[Before-and-after object lists]
☆ ☆ ☆ ☆ ☆ ☆ ☆
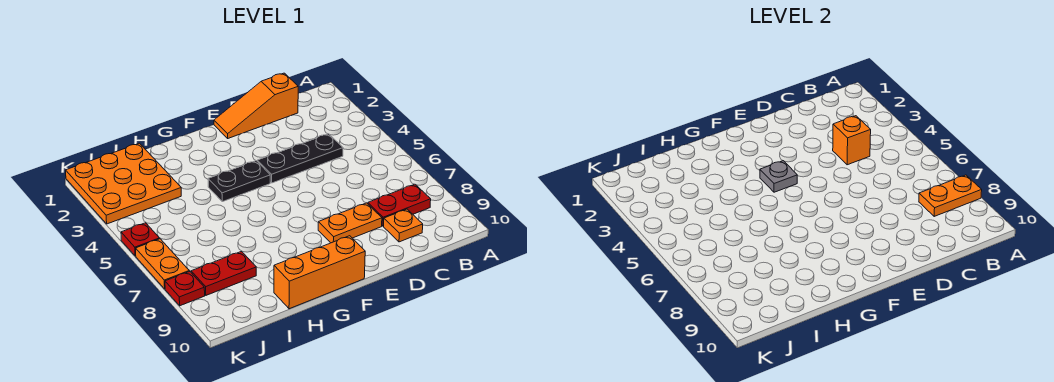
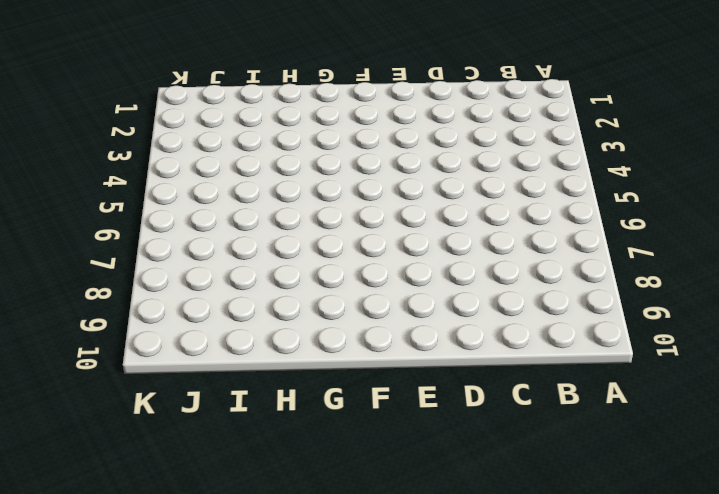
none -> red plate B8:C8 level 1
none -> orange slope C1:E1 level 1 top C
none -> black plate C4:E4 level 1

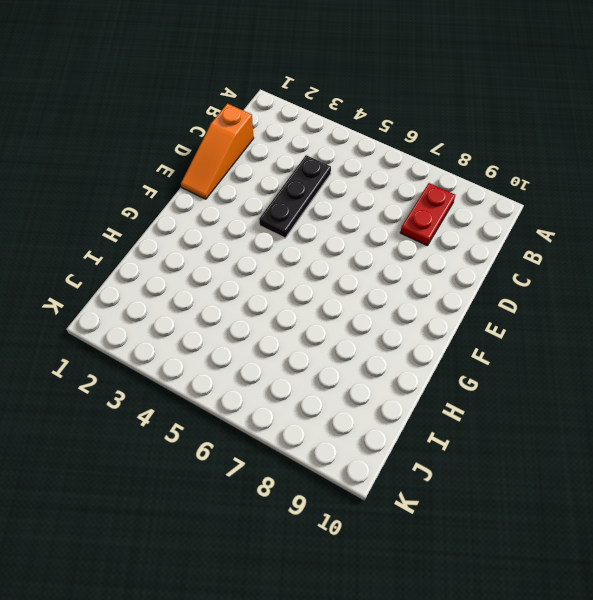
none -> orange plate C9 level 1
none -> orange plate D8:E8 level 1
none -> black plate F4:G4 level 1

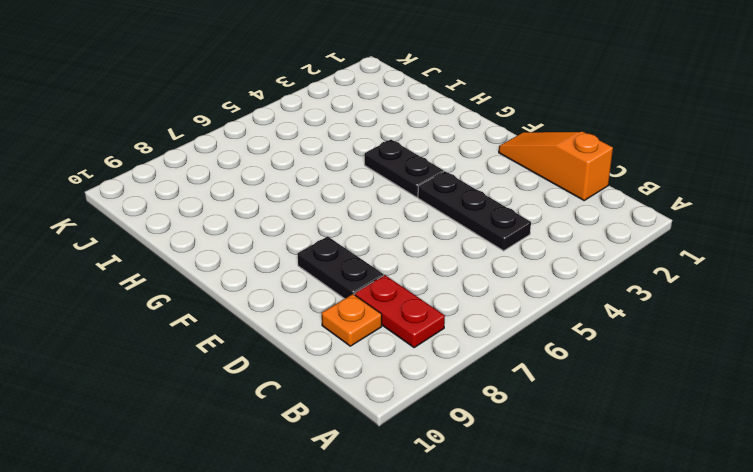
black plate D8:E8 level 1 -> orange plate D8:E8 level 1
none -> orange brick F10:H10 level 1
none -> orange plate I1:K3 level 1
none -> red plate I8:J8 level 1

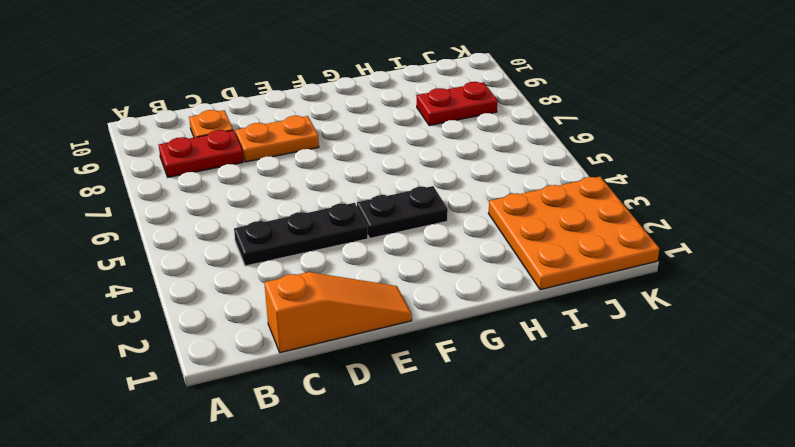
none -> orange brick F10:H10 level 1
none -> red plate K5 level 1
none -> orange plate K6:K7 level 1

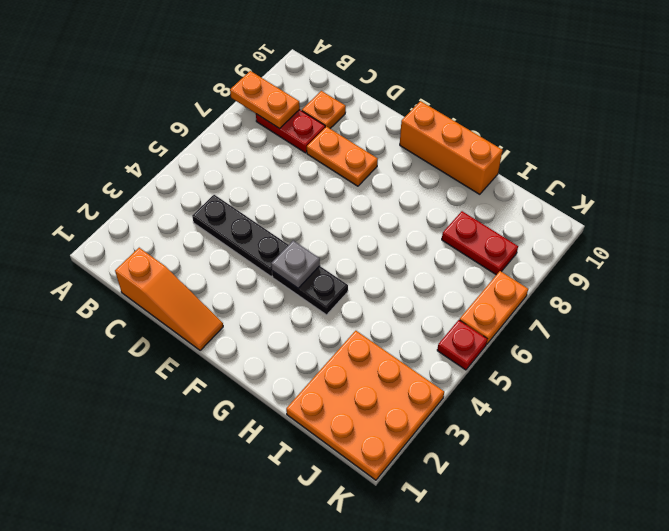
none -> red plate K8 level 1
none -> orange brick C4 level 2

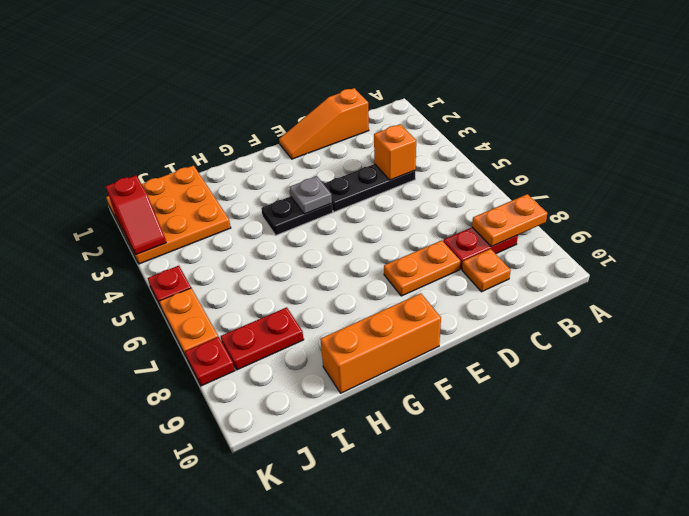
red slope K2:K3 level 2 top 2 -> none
☆ ☆ ☆ ☆ ☆ ☆ ☆
Task requirements: For the data above, set down exactly the lines from the line with "none -> orange slope C1:E1 level 1 top C" to the line with "none -> orange plate I1:K3 level 1", both included, leaving pictures out.

Reply:
none -> orange slope C1:E1 level 1 top C
none -> black plate C4:E4 level 1

none -> orange plate C9 level 1
none -> orange plate D8:E8 level 1
none -> black plate F4:G4 level 1

black plate D8:E8 level 1 -> orange plate D8:E8 level 1
none -> orange brick F10:H10 level 1
none -> orange plate I1:K3 level 1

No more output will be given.